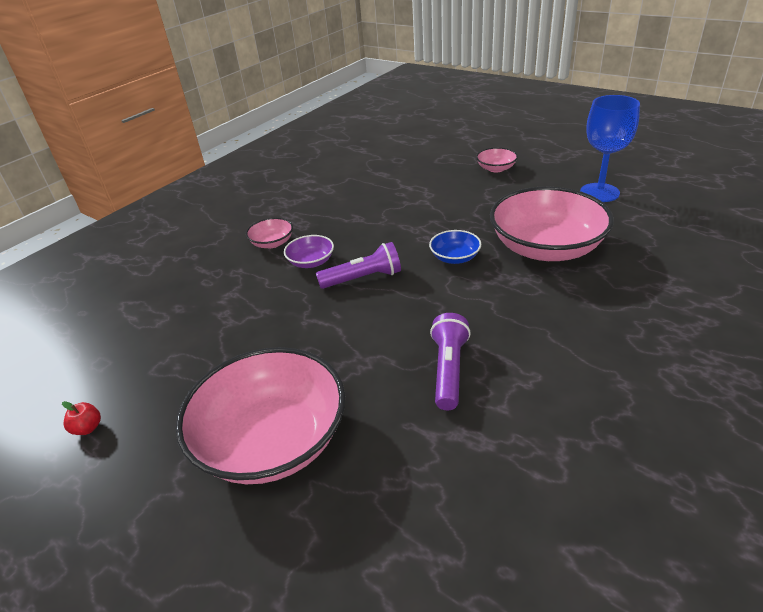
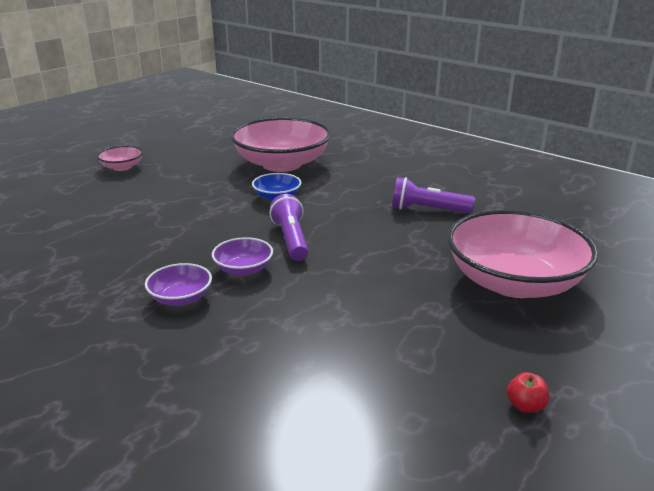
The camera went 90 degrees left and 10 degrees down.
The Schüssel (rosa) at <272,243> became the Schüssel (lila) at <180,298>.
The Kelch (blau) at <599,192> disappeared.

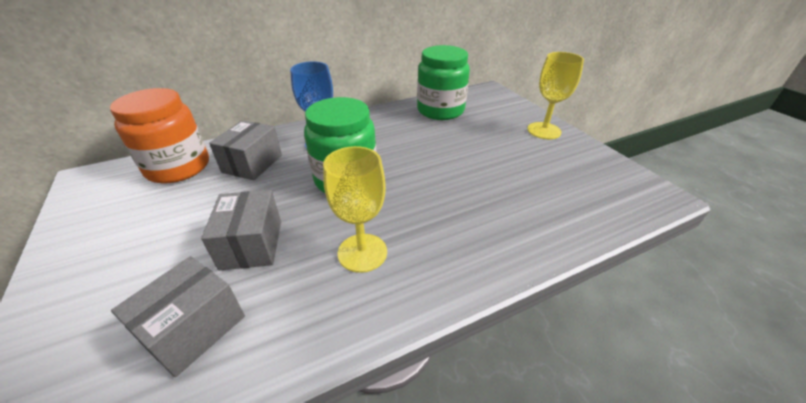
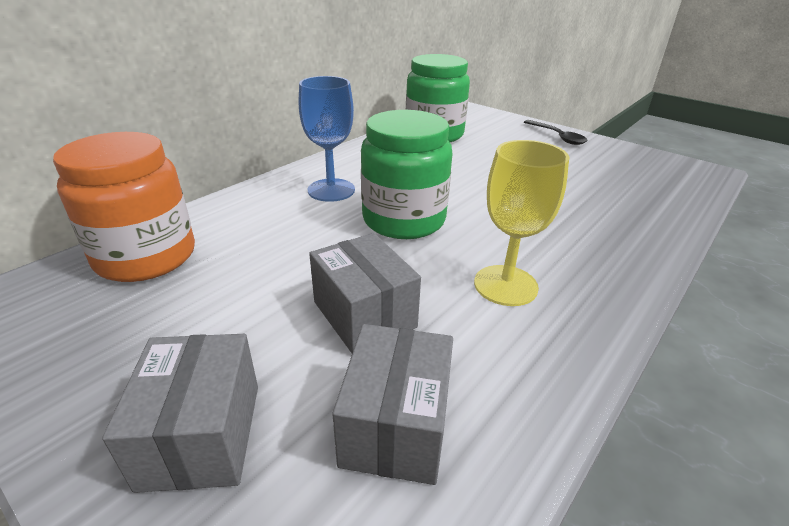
The camera went 25 degrees left and 5 degrees down.
The Schachtel (grau) moved from <252,163> to <202,434>.
The Kelch (gelb) at <544,131> was replaced by the Löffel (schwarz) at <557,137>.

···

-- What the exercise asks --
All of the records need repeating exactly, except for the pictures.

-- Response area --
The camera went 90 degrees left and 10 degrees down.
The Schüssel (rosa) at <272,243> became the Schüssel (lila) at <180,298>.
The Kelch (blau) at <599,192> disappeared.

The camera went 25 degrees left and 5 degrees down.
The Schachtel (grau) moved from <252,163> to <202,434>.
The Kelch (gelb) at <544,131> was replaced by the Löffel (schwarz) at <557,137>.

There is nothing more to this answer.